# Brief
What lines below mention the word "rose"? Copy each one.

Saved data entries:
== == ==
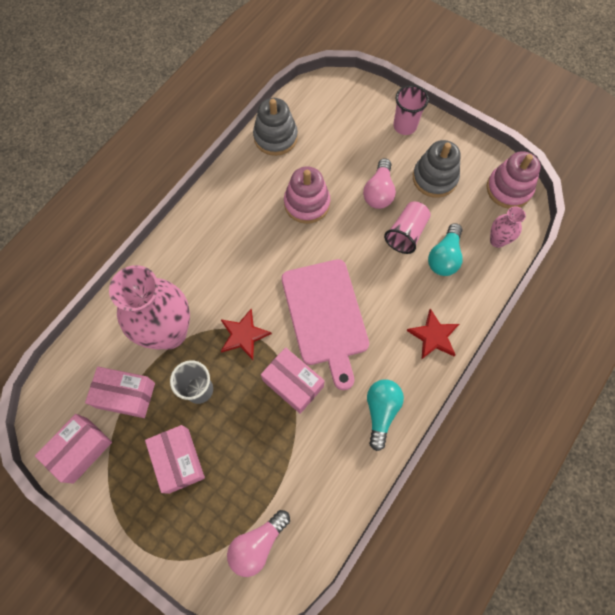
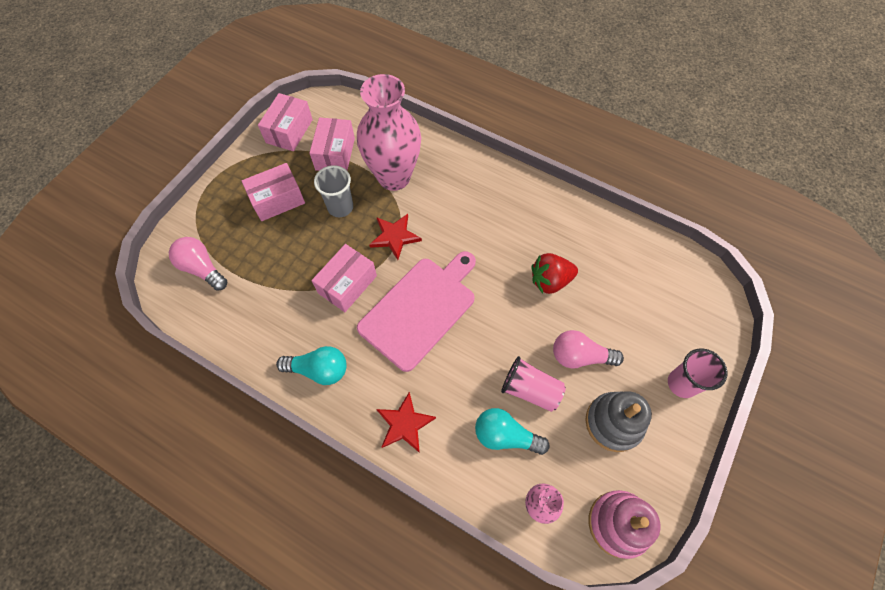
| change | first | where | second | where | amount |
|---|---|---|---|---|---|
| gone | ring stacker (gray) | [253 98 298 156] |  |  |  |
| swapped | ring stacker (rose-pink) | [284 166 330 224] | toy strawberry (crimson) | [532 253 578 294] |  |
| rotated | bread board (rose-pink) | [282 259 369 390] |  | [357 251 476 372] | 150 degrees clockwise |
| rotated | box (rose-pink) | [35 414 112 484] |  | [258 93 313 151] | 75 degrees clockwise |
== == ==
# Written response
| swapped | ring stacker (rose-pink) | [284 166 330 224] | toy strawberry (crimson) | [532 253 578 294] |  |
| rotated | bread board (rose-pink) | [282 259 369 390] |  | [357 251 476 372] | 150 degrees clockwise |
| rotated | box (rose-pink) | [35 414 112 484] |  | [258 93 313 151] | 75 degrees clockwise |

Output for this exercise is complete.